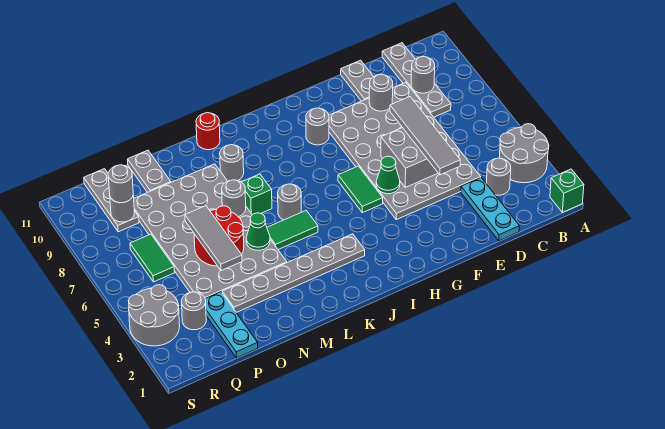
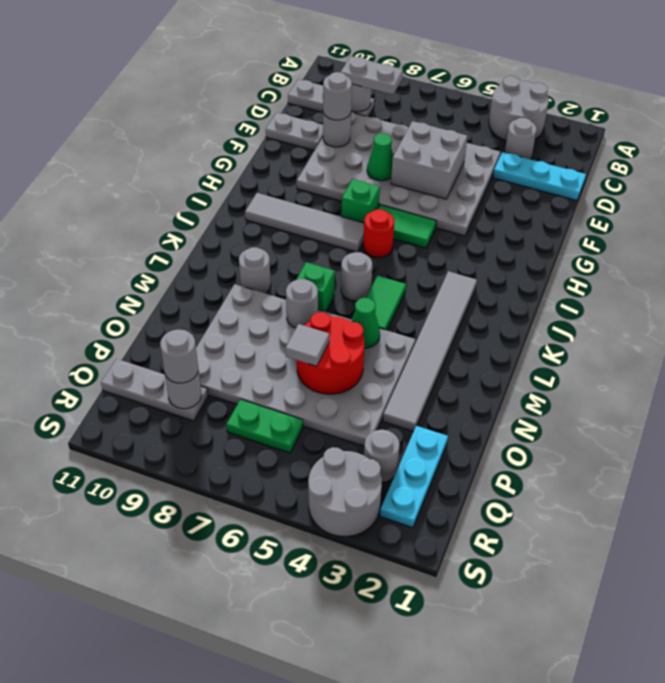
green 1x1 brick [550,169,584,212] -> green 1x1 brick moved to [341,179,380,223]
grey 1x4 plate [382,43,451,117] -> grey 1x3 plate [288,79,374,117]
grey 1x4 tile [390,97,460,175] -> grey 1x4 tile moved to [245,193,364,252]
green 1x1 cone [376,156,400,194] -> green 1x1 cone moved to [367,133,393,181]
grey 1x1 round brick [306,108,329,145] -> grey 1x1 round brick moved to [323,72,352,120]
grey 1x6 plate [222,234,365,313] -> grey 1x6 tile [383,271,477,431]
red 1x1 round brick [196,113,220,150] -> red 1x1 round brick moved to [363,209,394,258]
grey 1x3 tile [185,206,242,271] -> grey 1x1 tile [285,324,329,366]
grey 1x2 plate [128,150,171,192] -> grey 1x2 plate moved to [341,56,403,94]
cyan 1x3 plate [205,292,258,358] -> cyan 1x3 plate turned to [380,426,448,528]
green 1x2 tile [130,234,175,282] -> green 1x2 plate [226,399,303,453]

▶ [Work required] Beginning with the line that contains "grey 1x4 tile [390,97,460,175]" and ending with the last line of the data above, return those lines exactly and nothing else.

▶ [Completed exercise]
grey 1x4 tile [390,97,460,175] -> grey 1x4 tile moved to [245,193,364,252]
green 1x1 cone [376,156,400,194] -> green 1x1 cone moved to [367,133,393,181]
grey 1x1 round brick [306,108,329,145] -> grey 1x1 round brick moved to [323,72,352,120]
grey 1x6 plate [222,234,365,313] -> grey 1x6 tile [383,271,477,431]
red 1x1 round brick [196,113,220,150] -> red 1x1 round brick moved to [363,209,394,258]
grey 1x3 tile [185,206,242,271] -> grey 1x1 tile [285,324,329,366]
grey 1x2 plate [128,150,171,192] -> grey 1x2 plate moved to [341,56,403,94]
cyan 1x3 plate [205,292,258,358] -> cyan 1x3 plate turned to [380,426,448,528]
green 1x2 tile [130,234,175,282] -> green 1x2 plate [226,399,303,453]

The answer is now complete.